* _What you have to do_: Without any of the pictures, print every record below exactly.

Collected data entries
---

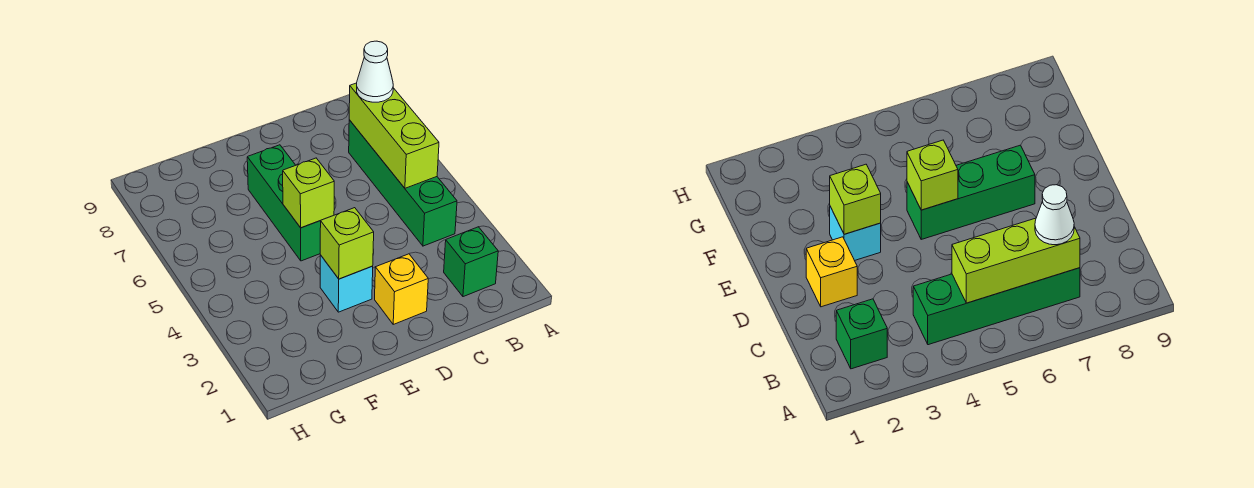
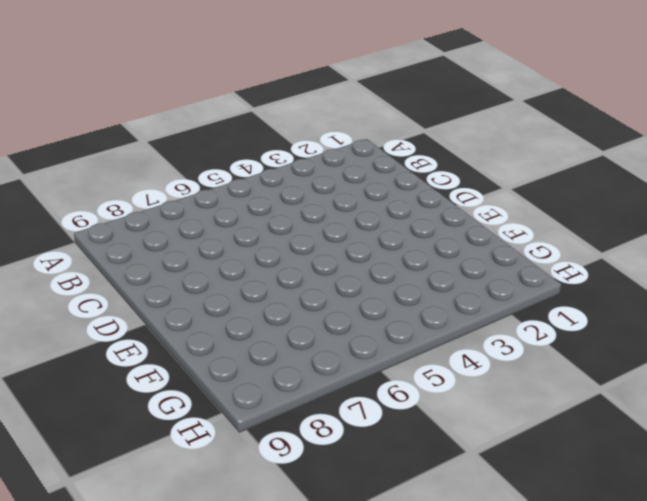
none -> green brick B2 level 1
none -> green brick B4:B7 level 1

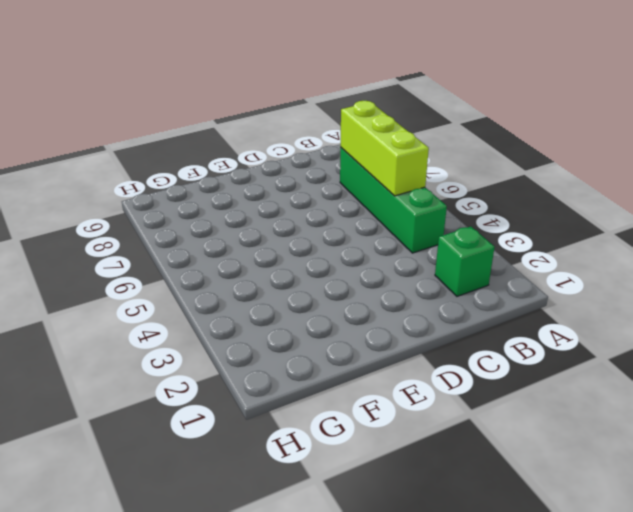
none -> yellow brick D2 level 1
none -> cyan brick E3 level 1

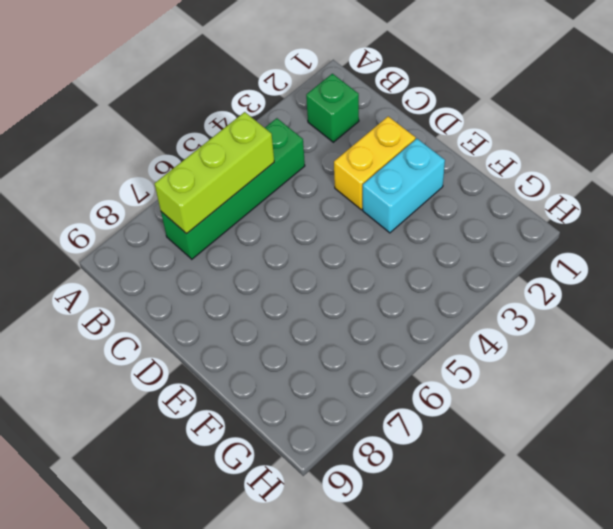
yellow brick D2:D3 level 1 -> yellow brick D2 level 1
cyan brick E2:E3 level 1 -> cyan brick E3 level 1
none -> green brick E5:E7 level 1
none -> lime brick E3 level 2

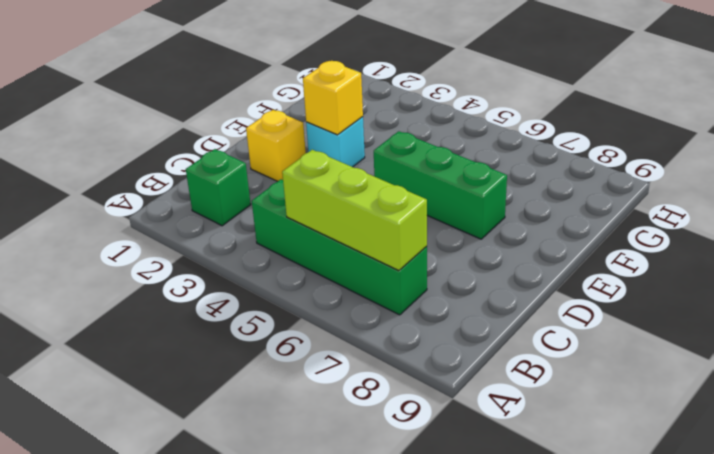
yellow brick E3 level 2 -> lime brick E3 level 2
none -> lime brick E5 level 2
none -> white cone B7 level 3

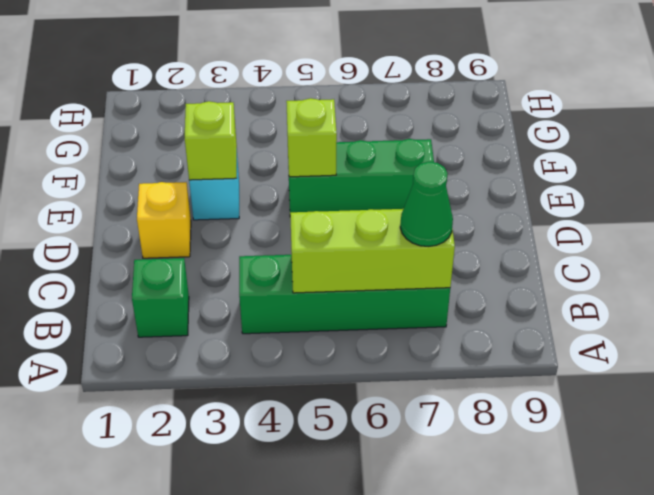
green cone B7 level 3 -> white cone B7 level 3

---

* _Reply to the exercise_:
none -> green brick B2 level 1
none -> green brick B4:B7 level 1

none -> yellow brick D2 level 1
none -> cyan brick E3 level 1

yellow brick D2:D3 level 1 -> yellow brick D2 level 1
cyan brick E2:E3 level 1 -> cyan brick E3 level 1
none -> green brick E5:E7 level 1
none -> lime brick E3 level 2

yellow brick E3 level 2 -> lime brick E3 level 2
none -> lime brick E5 level 2
none -> white cone B7 level 3

green cone B7 level 3 -> white cone B7 level 3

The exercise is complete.